Scene images with change listings:
'''
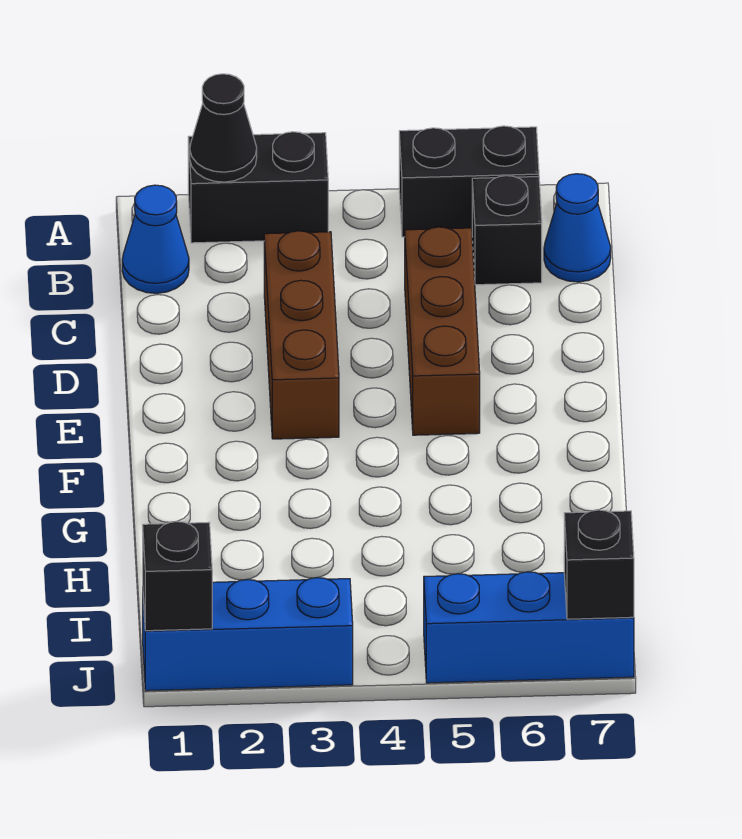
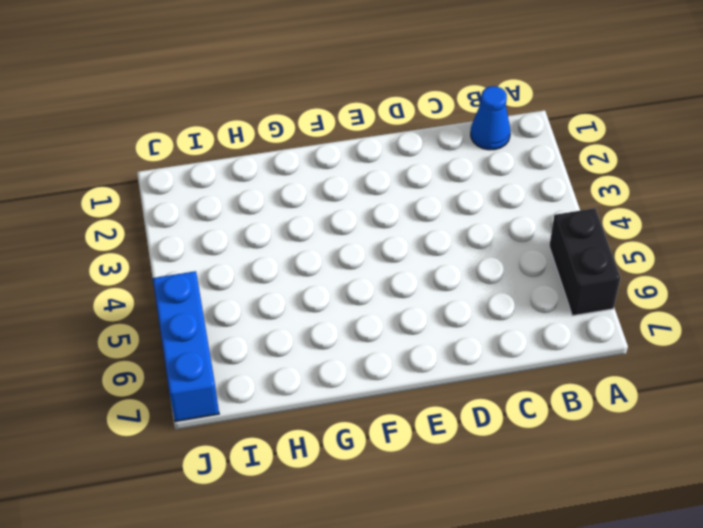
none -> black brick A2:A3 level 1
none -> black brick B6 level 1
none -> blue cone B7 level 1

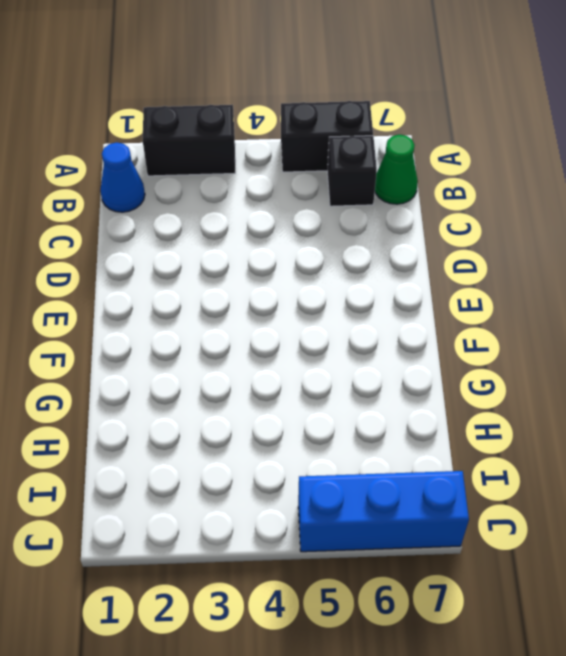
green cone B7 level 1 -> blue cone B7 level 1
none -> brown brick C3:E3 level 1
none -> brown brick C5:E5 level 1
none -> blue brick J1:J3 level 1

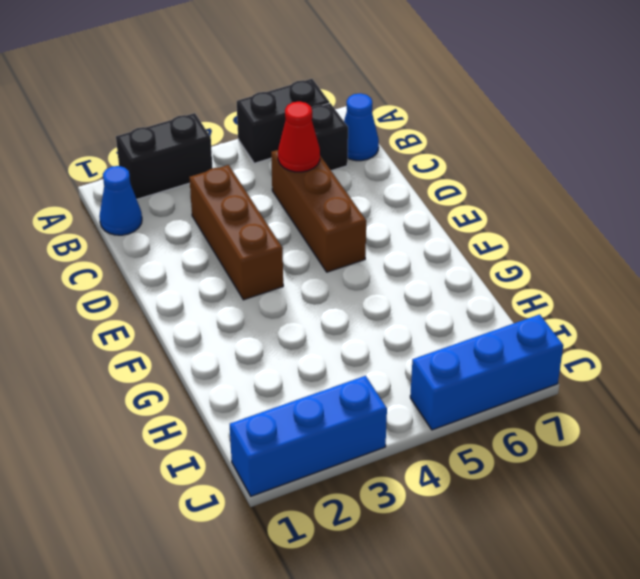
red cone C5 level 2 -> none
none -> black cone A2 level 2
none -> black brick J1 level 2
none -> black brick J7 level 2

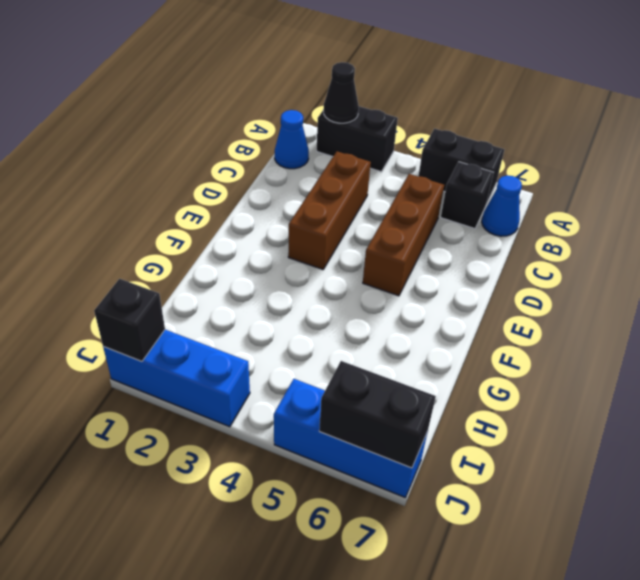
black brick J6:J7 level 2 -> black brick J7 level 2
'''
Lines with the word "brown": copy each one from the data above.

none -> brown brick C3:E3 level 1
none -> brown brick C5:E5 level 1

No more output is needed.